Description of the task >>
Quote exactly, and only, the lines of the material below from the line with "brown traffic cone: 10 -> 11" through the line with "orange cactus: 6 -> 8".

Dataset >>
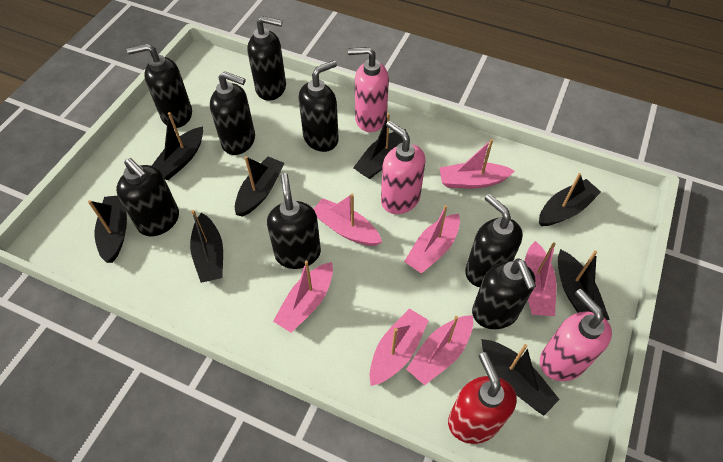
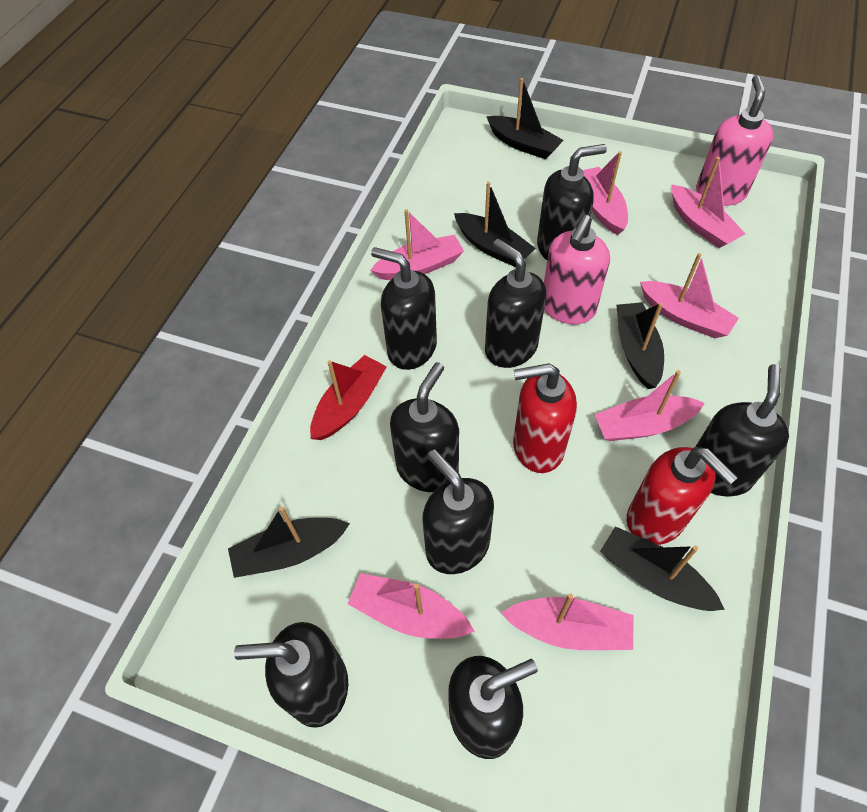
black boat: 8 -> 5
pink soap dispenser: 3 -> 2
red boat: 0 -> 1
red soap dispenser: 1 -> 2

* * *

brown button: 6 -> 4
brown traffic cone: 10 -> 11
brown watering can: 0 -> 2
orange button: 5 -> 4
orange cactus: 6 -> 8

Result of the task >>
brown traffic cone: 10 -> 11
brown watering can: 0 -> 2
orange button: 5 -> 4
orange cactus: 6 -> 8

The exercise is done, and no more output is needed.